Stored data:
* * *

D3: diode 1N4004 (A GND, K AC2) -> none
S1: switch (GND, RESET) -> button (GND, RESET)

* * *

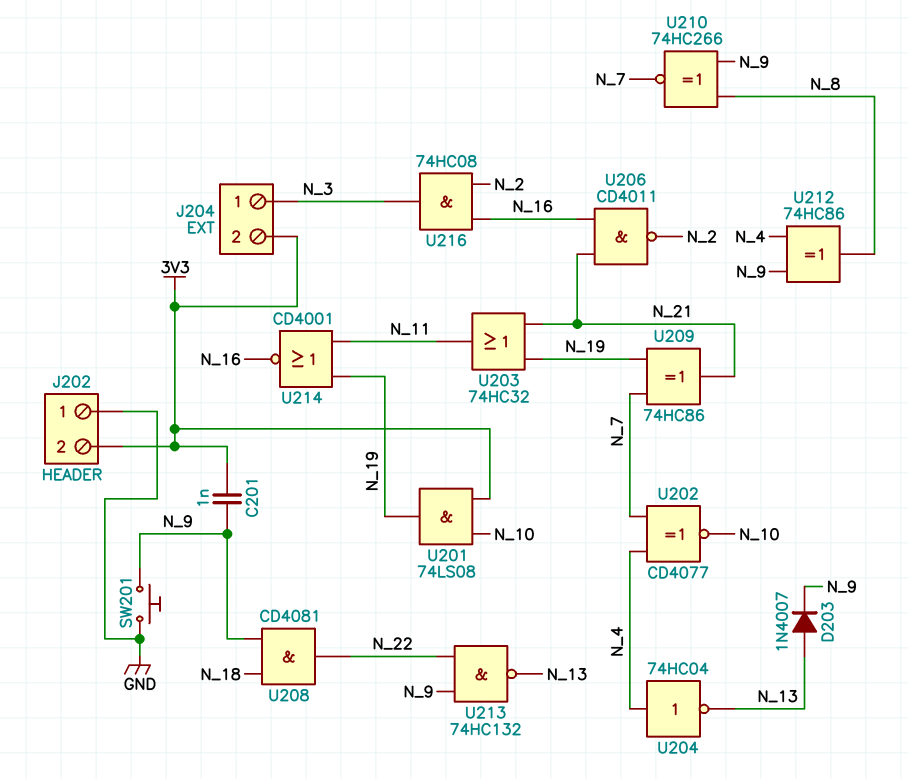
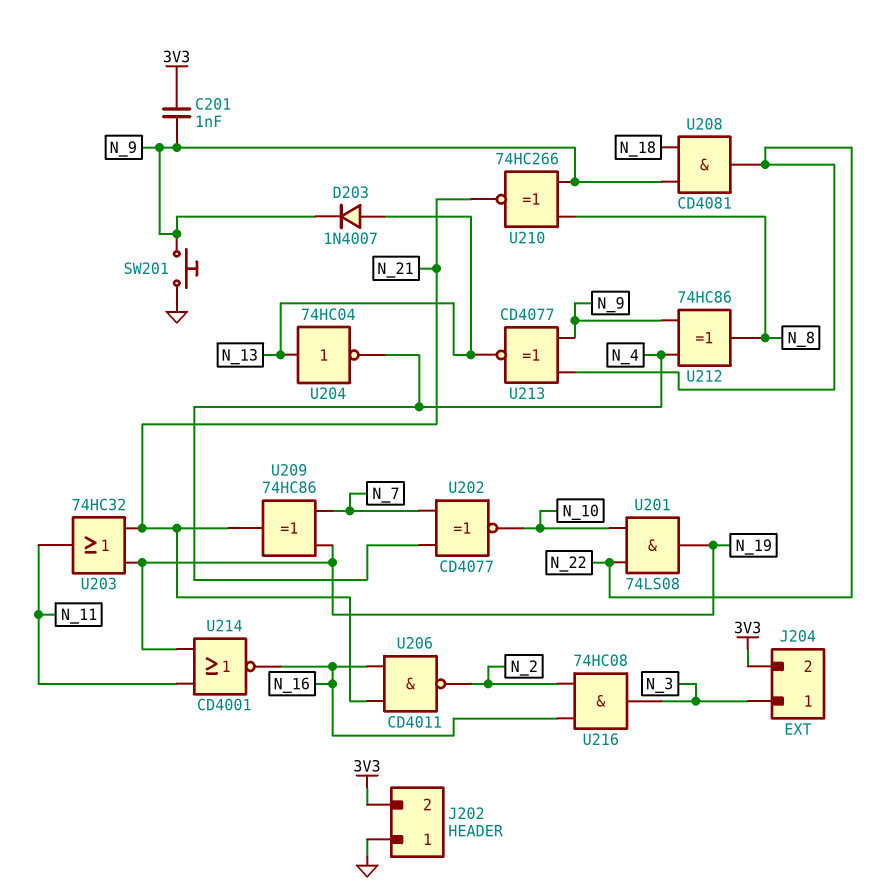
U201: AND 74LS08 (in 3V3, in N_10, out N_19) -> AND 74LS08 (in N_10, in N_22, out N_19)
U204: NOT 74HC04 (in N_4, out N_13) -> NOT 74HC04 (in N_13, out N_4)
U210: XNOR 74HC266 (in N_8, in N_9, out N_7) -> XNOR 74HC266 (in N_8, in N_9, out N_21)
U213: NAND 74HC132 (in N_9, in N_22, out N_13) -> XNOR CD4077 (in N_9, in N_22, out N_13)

* * *

Exercise objective: In the records above, find the line with "U210: XNOR 74HC266"; write out exactly that line and each one after it, stopping after the line with "U213: NAND 74HC132".

Response to this exercise:
U210: XNOR 74HC266 (in N_8, in N_9, out N_7) -> XNOR 74HC266 (in N_8, in N_9, out N_21)
U213: NAND 74HC132 (in N_9, in N_22, out N_13) -> XNOR CD4077 (in N_9, in N_22, out N_13)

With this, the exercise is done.